* [Exercise prompt]
Without any of its pictures, the listing below should be output exactly.
________________
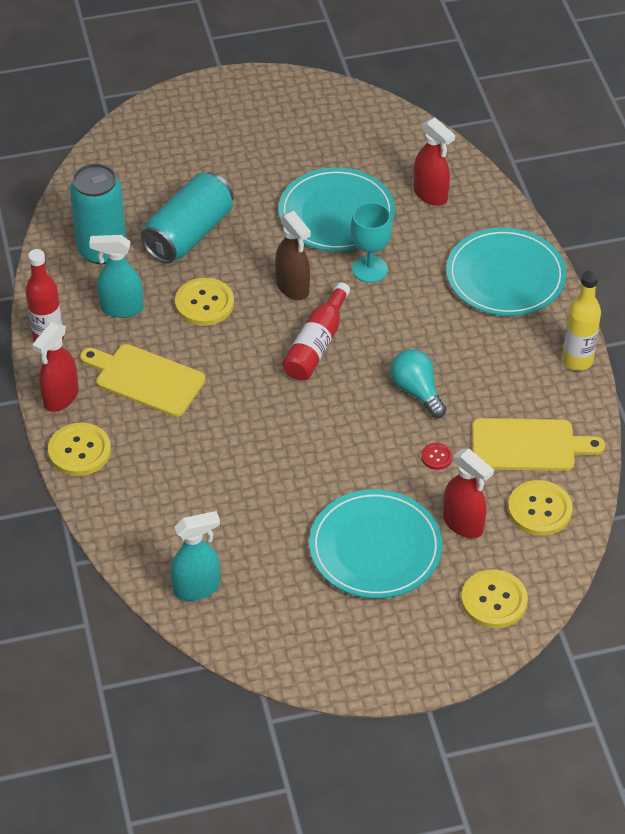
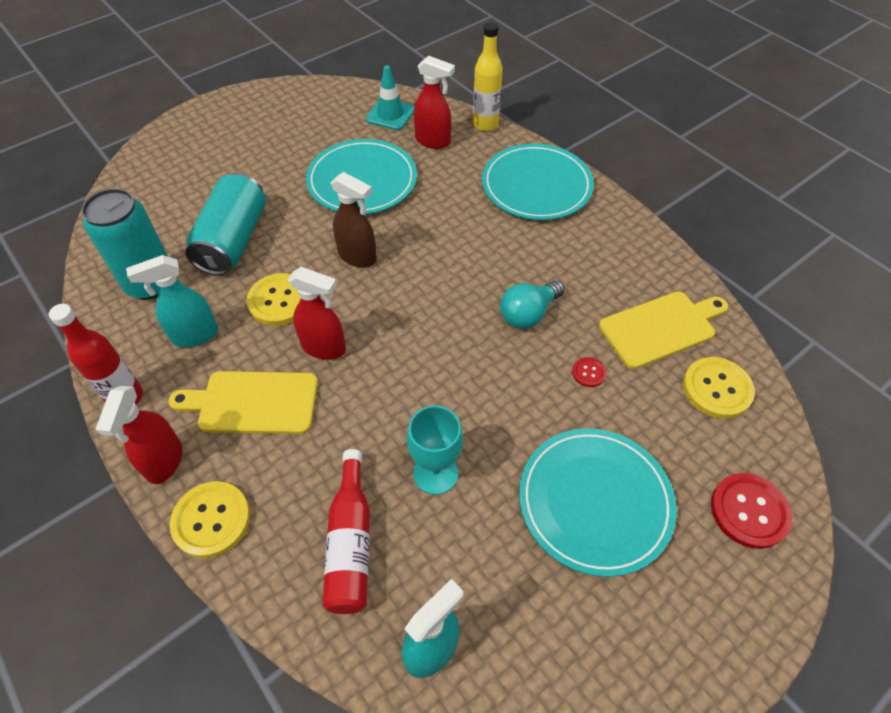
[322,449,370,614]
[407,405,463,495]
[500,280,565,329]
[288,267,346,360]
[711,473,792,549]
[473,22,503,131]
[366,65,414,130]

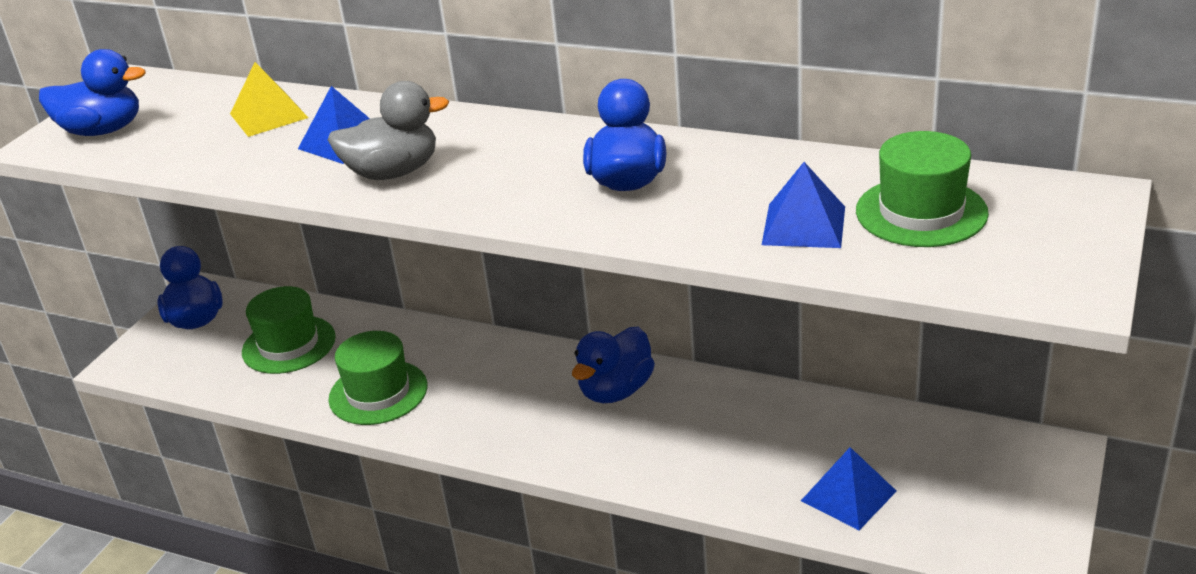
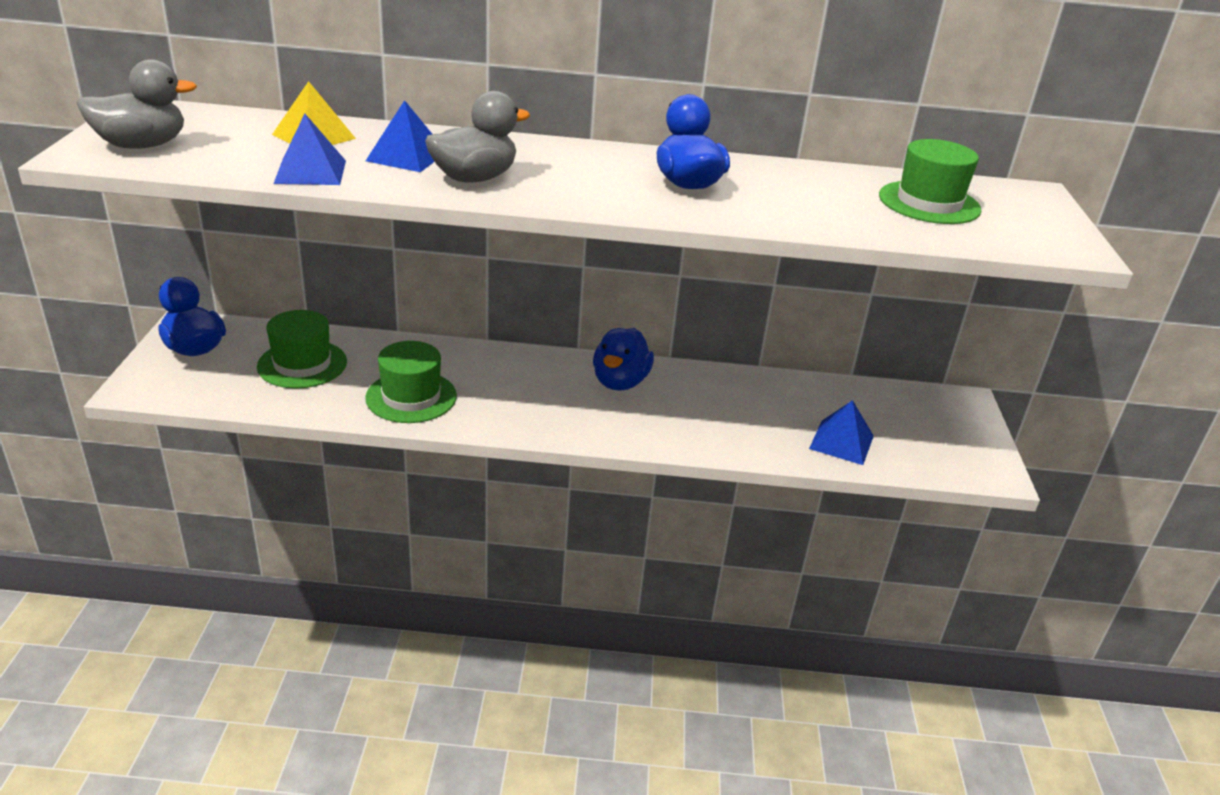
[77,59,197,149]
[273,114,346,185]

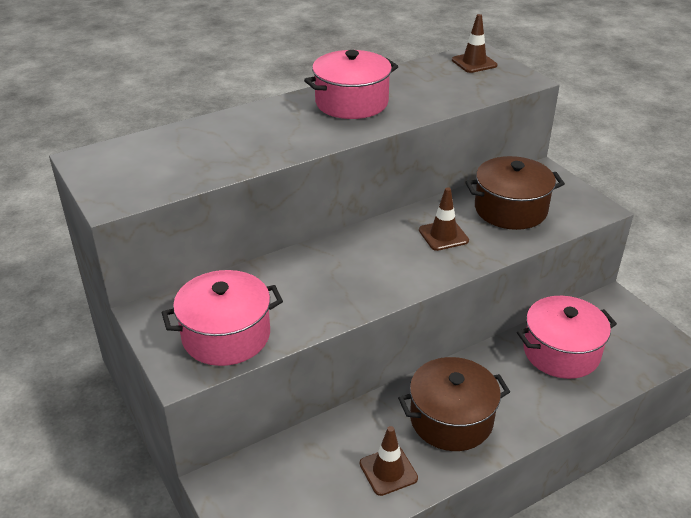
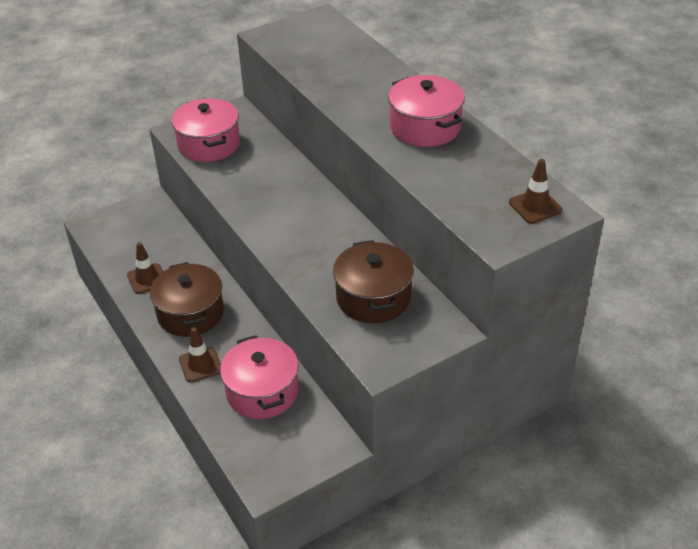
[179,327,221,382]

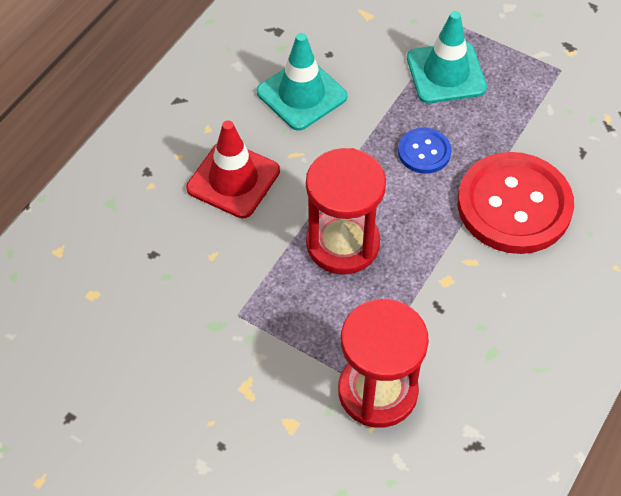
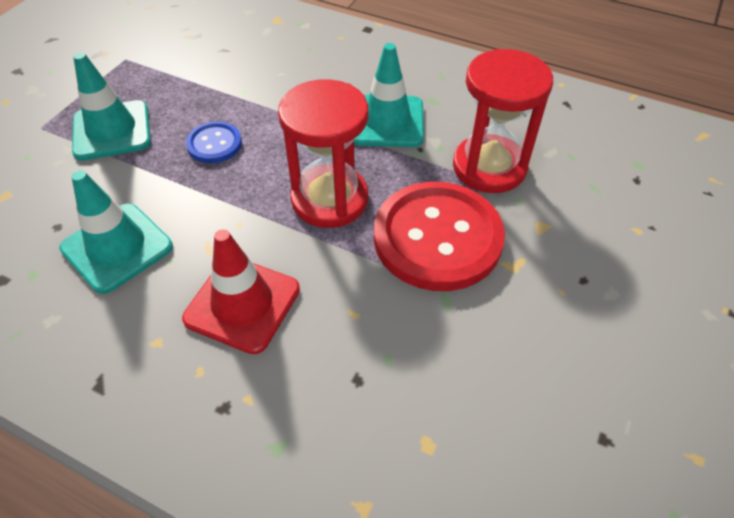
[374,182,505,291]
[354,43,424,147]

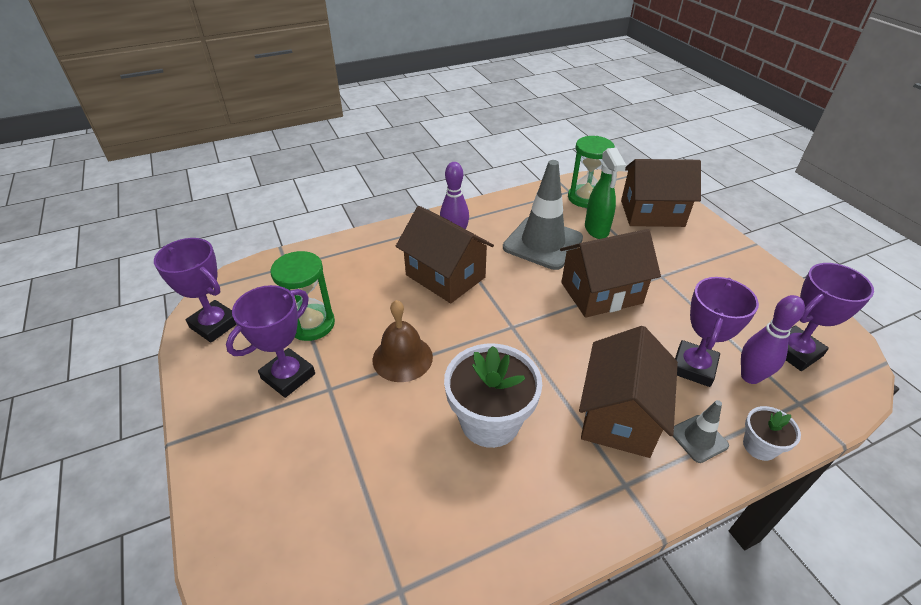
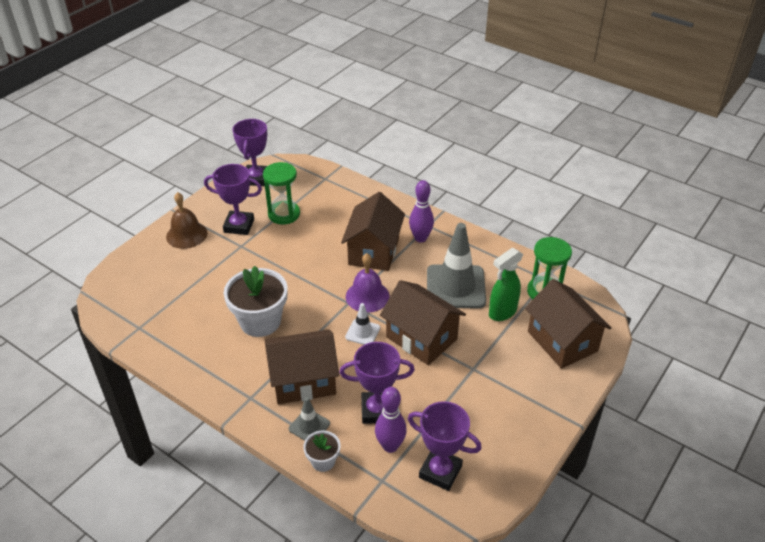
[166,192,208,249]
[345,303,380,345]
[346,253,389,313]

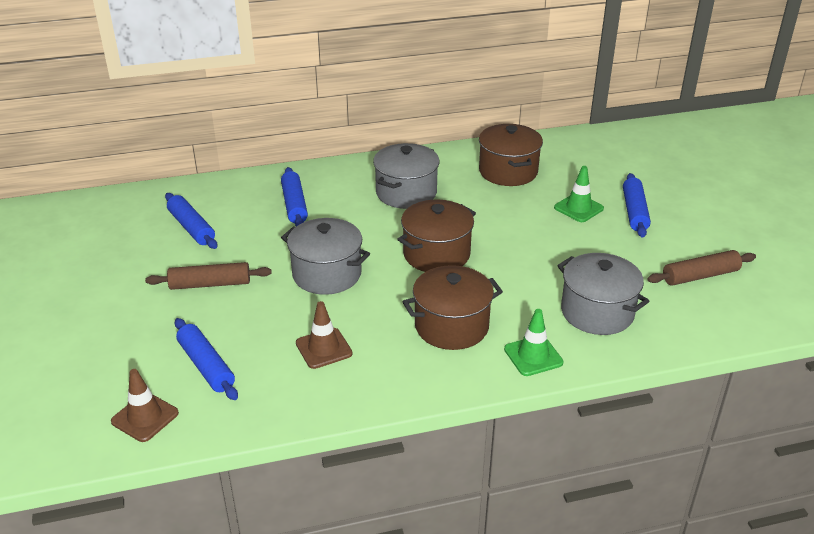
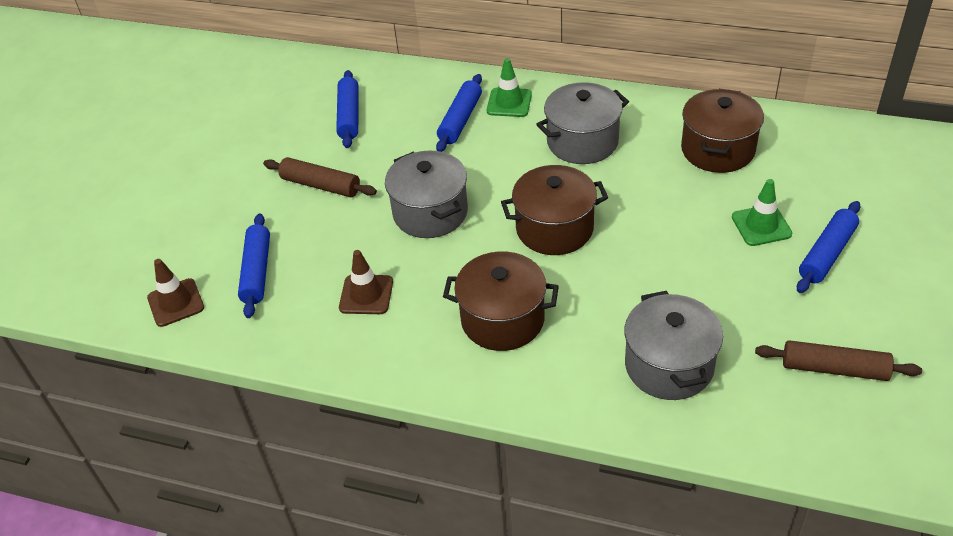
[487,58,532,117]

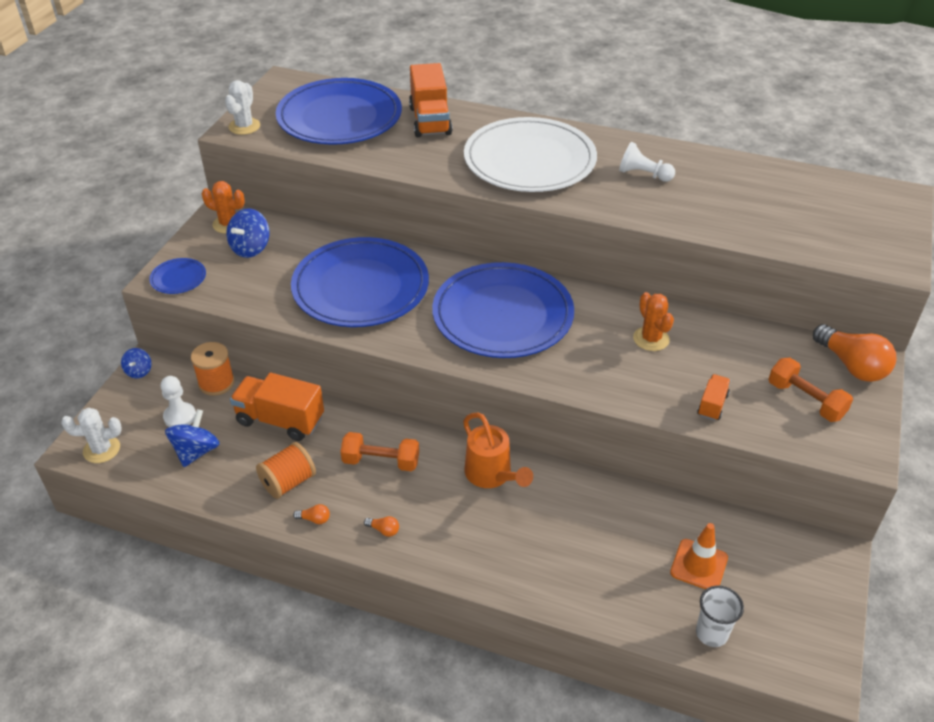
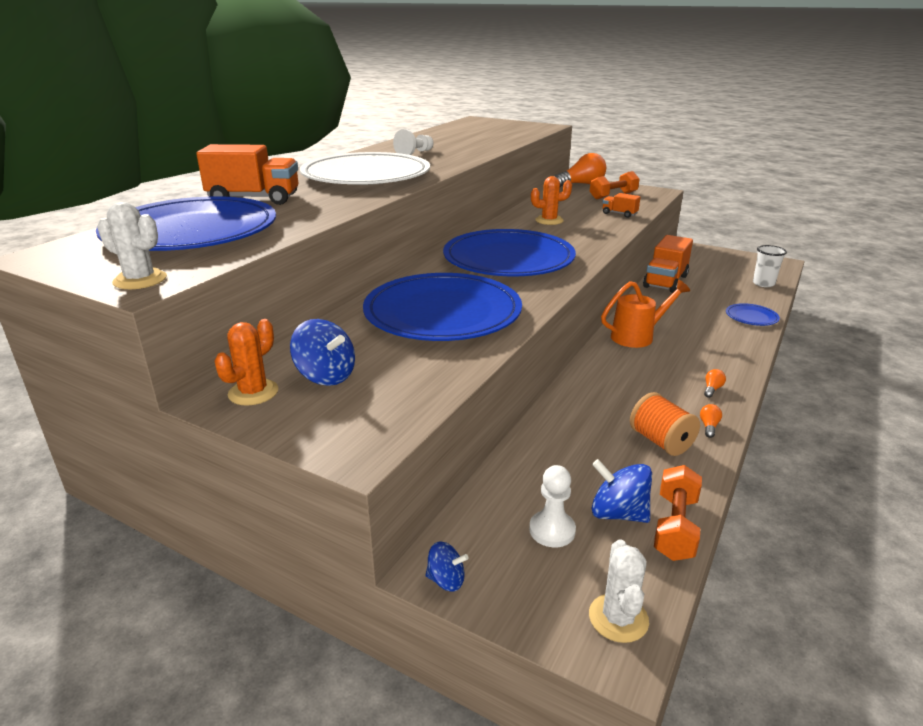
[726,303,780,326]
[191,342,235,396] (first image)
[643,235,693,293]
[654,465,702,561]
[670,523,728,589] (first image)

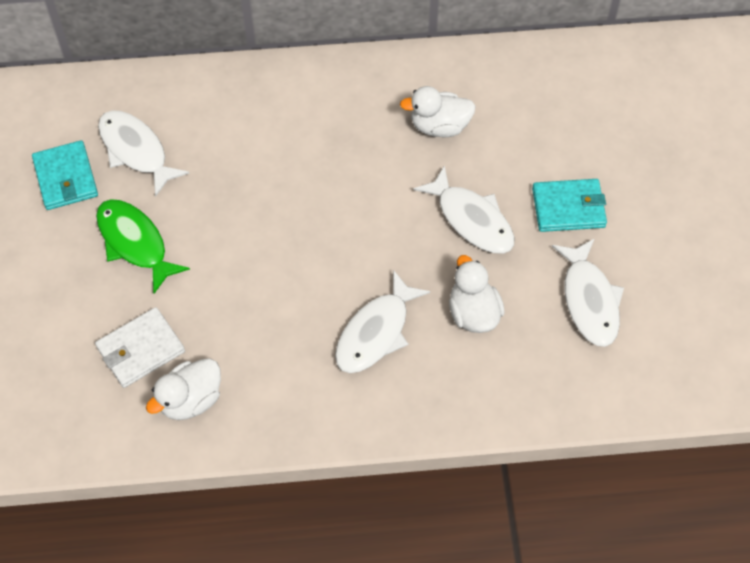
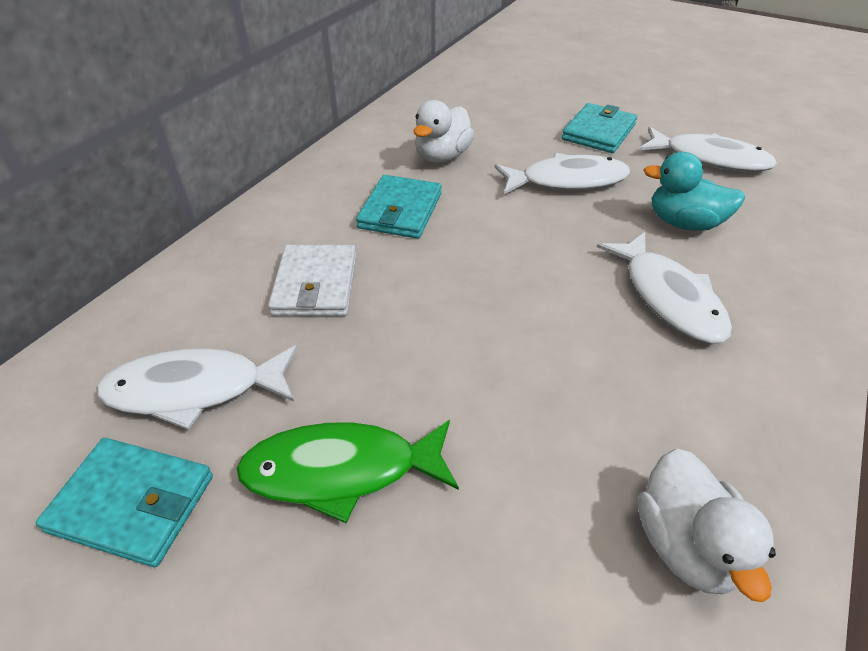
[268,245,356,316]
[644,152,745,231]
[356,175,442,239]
________________
* [Written solution]
[322,449,370,614]
[407,405,463,495]
[500,280,565,329]
[288,267,346,360]
[711,473,792,549]
[473,22,503,131]
[366,65,414,130]

[77,59,197,149]
[273,114,346,185]

[179,327,221,382]

[374,182,505,291]
[354,43,424,147]

[166,192,208,249]
[345,303,380,345]
[346,253,389,313]

[487,58,532,117]

[726,303,780,326]
[191,342,235,396] (first image)
[643,235,693,293]
[654,465,702,561]
[670,523,728,589] (first image)

[268,245,356,316]
[644,152,745,231]
[356,175,442,239]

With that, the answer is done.